- SUPPLIED RECORDS
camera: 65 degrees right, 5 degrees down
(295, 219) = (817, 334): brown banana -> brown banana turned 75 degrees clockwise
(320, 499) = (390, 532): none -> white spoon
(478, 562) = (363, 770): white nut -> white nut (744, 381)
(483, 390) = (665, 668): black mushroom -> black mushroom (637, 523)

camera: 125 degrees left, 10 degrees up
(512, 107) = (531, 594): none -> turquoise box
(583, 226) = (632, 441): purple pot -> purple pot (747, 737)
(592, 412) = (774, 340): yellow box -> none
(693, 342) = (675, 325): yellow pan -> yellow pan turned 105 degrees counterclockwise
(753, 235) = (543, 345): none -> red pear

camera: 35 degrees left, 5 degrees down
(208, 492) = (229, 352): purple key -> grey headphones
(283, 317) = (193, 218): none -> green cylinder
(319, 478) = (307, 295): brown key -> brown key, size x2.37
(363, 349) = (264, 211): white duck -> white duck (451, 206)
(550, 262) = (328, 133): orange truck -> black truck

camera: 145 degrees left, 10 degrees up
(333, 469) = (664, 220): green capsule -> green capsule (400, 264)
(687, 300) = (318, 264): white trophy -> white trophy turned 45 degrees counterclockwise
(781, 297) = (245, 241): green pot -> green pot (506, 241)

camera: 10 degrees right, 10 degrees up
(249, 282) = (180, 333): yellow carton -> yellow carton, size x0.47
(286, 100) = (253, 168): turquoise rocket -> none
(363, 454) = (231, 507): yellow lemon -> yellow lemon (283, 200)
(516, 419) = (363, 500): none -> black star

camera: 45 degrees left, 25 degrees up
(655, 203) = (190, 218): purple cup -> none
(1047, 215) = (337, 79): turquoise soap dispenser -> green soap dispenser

- WHAT THE TASK ASKS
All entries are to be reproduced verbatim, with none omitted.

- ANSWER BOX
camera: 65 degrees right, 5 degrees down
(295, 219) = (817, 334): brown banana -> brown banana turned 75 degrees clockwise
(320, 499) = (390, 532): none -> white spoon
(478, 562) = (363, 770): white nut -> white nut (744, 381)
(483, 390) = (665, 668): black mushroom -> black mushroom (637, 523)

camera: 125 degrees left, 10 degrees up
(512, 107) = (531, 594): none -> turquoise box
(583, 226) = (632, 441): purple pot -> purple pot (747, 737)
(592, 412) = (774, 340): yellow box -> none
(693, 342) = (675, 325): yellow pan -> yellow pan turned 105 degrees counterclockwise
(753, 235) = (543, 345): none -> red pear

camera: 35 degrees left, 5 degrees down
(208, 492) = (229, 352): purple key -> grey headphones
(283, 317) = (193, 218): none -> green cylinder
(319, 478) = (307, 295): brown key -> brown key, size x2.37
(363, 349) = (264, 211): white duck -> white duck (451, 206)
(550, 262) = (328, 133): orange truck -> black truck

camera: 145 degrees left, 10 degrees up
(333, 469) = (664, 220): green capsule -> green capsule (400, 264)
(687, 300) = (318, 264): white trophy -> white trophy turned 45 degrees counterclockwise
(781, 297) = (245, 241): green pot -> green pot (506, 241)

camera: 10 degrees right, 10 degrees up
(249, 282) = (180, 333): yellow carton -> yellow carton, size x0.47
(286, 100) = (253, 168): turquoise rocket -> none
(363, 454) = (231, 507): yellow lemon -> yellow lemon (283, 200)
(516, 419) = (363, 500): none -> black star

camera: 45 degrees left, 25 degrees up
(655, 203) = (190, 218): purple cup -> none
(1047, 215) = (337, 79): turquoise soap dispenser -> green soap dispenser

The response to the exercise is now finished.